■ **WHAT NEEDS TO BE DONE**: Lines below that hold the word "teaspoon" must be copied in full.
- Opening Delimiter -
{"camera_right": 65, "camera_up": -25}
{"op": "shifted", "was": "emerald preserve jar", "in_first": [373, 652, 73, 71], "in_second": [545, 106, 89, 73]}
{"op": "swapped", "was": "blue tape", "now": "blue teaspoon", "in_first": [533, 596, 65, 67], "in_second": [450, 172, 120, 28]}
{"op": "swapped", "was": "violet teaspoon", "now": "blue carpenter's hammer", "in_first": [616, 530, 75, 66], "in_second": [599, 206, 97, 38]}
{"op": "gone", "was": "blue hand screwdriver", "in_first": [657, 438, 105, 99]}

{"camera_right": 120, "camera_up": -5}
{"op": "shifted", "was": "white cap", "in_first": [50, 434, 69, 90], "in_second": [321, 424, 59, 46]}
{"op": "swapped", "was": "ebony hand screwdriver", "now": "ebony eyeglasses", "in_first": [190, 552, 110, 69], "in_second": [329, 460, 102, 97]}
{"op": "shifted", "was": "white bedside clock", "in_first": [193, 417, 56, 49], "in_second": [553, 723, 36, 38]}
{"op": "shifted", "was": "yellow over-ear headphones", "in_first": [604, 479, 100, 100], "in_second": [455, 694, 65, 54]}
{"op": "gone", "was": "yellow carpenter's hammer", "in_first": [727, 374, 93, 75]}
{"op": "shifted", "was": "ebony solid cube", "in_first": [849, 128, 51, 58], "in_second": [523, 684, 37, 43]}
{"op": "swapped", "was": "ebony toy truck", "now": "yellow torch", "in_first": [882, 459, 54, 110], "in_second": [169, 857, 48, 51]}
- Closing Delimiter -
- Opening Delimiter -
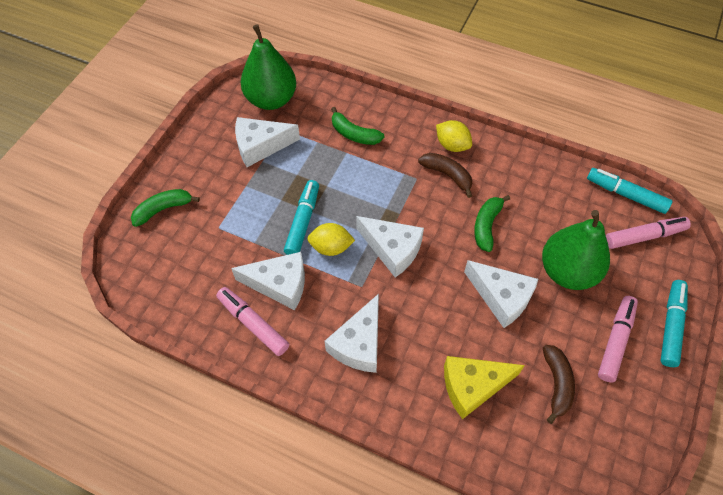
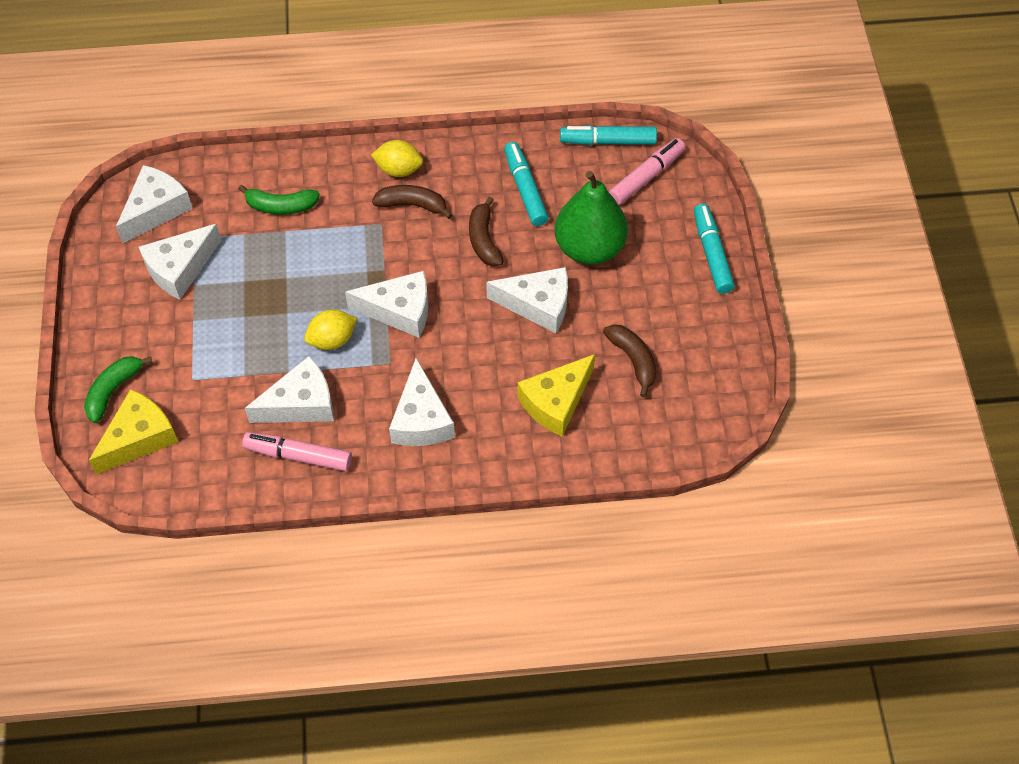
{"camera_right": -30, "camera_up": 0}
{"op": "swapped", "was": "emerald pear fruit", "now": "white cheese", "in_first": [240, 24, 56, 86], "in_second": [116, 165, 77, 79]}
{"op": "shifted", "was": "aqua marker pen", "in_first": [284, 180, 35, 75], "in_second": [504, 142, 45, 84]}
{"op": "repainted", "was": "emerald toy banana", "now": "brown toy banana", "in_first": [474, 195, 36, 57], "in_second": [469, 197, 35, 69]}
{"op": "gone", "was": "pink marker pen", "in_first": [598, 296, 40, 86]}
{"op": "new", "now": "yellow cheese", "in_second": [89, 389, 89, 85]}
- Closing Delimiter -
■ **OUTPUT OF THE EXERCISE**:
{"op": "swapped", "was": "blue tape", "now": "blue teaspoon", "in_first": [533, 596, 65, 67], "in_second": [450, 172, 120, 28]}
{"op": "swapped", "was": "violet teaspoon", "now": "blue carpenter's hammer", "in_first": [616, 530, 75, 66], "in_second": [599, 206, 97, 38]}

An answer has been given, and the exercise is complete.